(Records for the task)
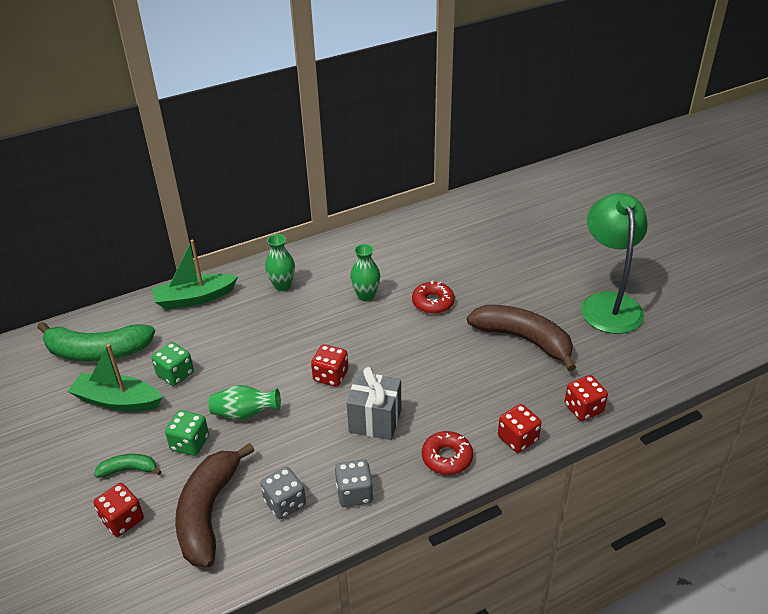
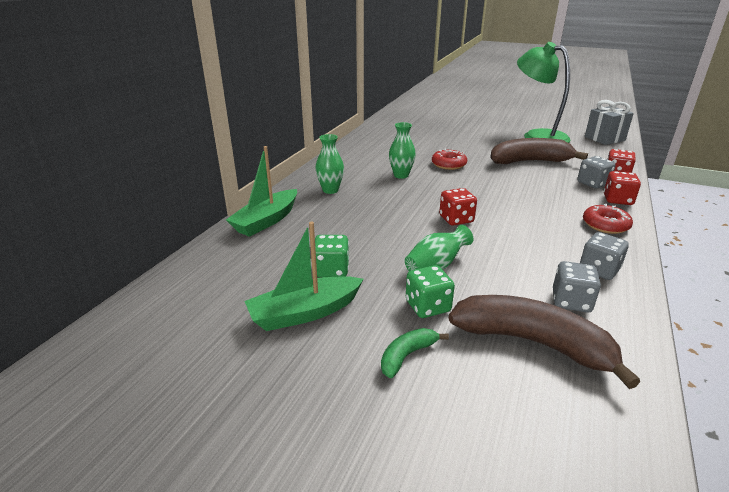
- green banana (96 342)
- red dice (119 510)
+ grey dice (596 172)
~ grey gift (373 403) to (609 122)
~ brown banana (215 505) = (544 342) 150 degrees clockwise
(End Records for the task)
What to do:
Each line above should be written out again unchanged; no images are to be carried over.

Answer to this task:
- green banana (96 342)
- red dice (119 510)
+ grey dice (596 172)
~ grey gift (373 403) to (609 122)
~ brown banana (215 505) = (544 342) 150 degrees clockwise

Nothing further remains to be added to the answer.